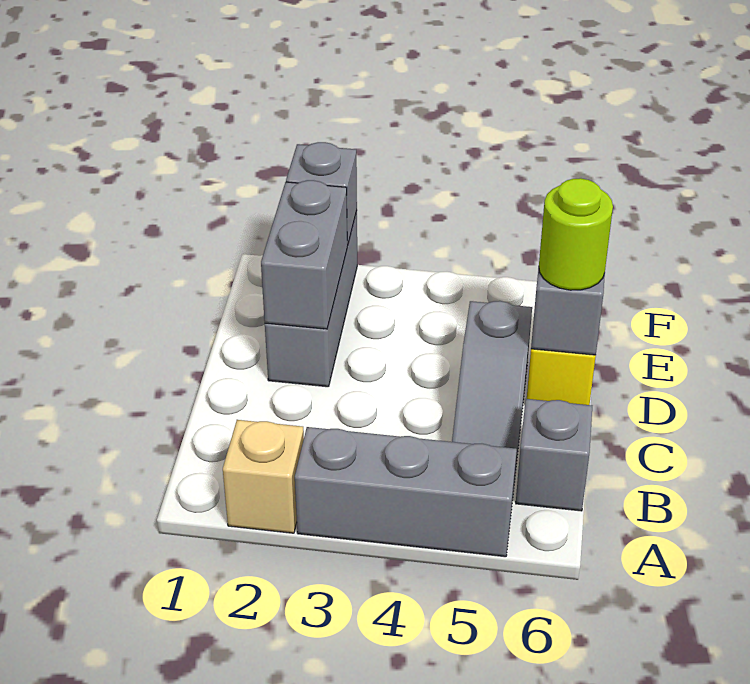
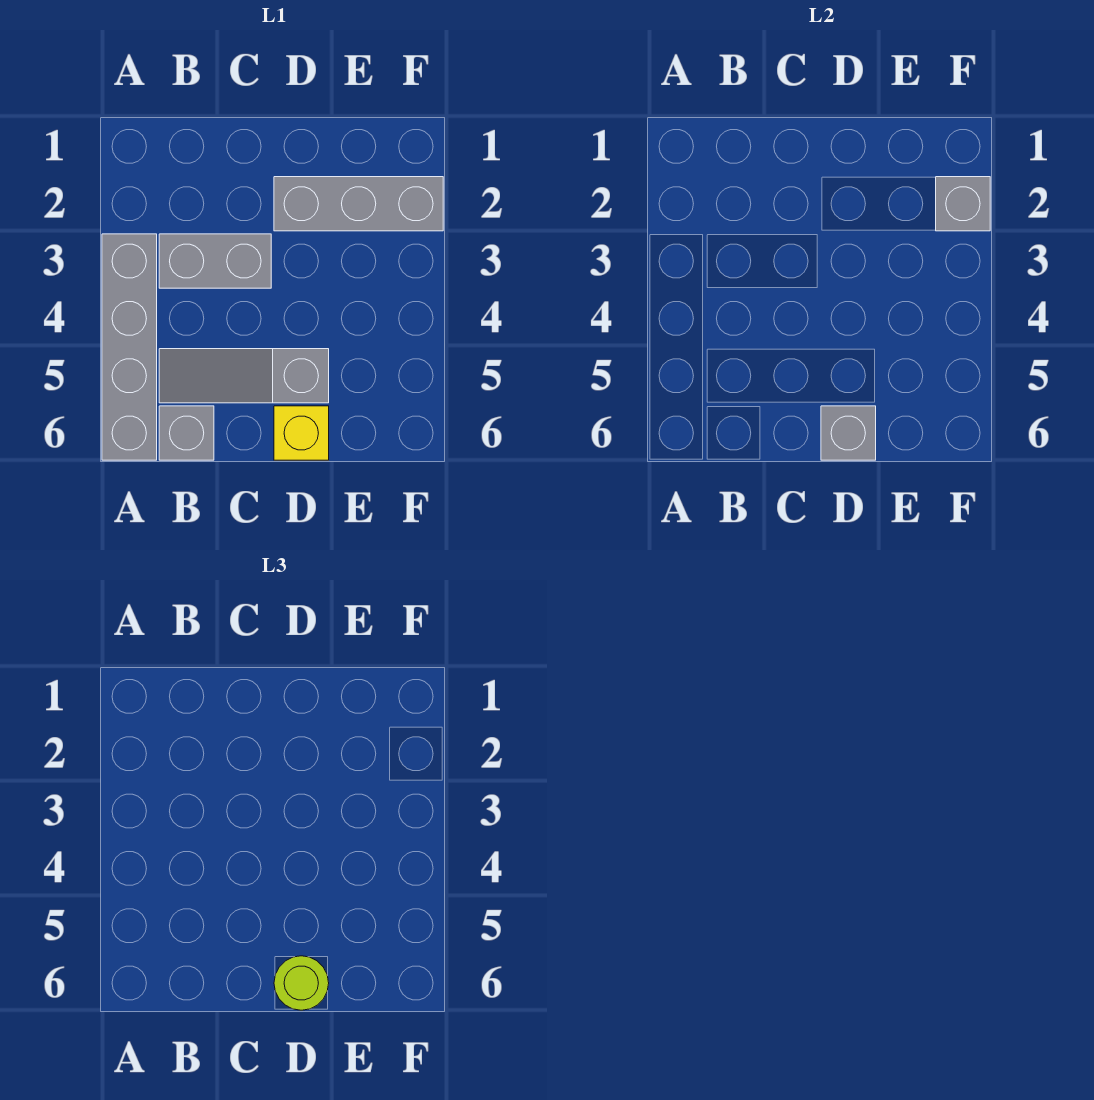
tan brick A2 level 1 -> none
grey brick A3:A5 level 1 -> grey brick A3:A6 level 1
grey brick D2:E2 level 2 -> grey brick B3:C3 level 1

• [Your task]: Across the lines of the material above, tally those holding the word "grey" and state the number by itself.

• [Final answer]: 2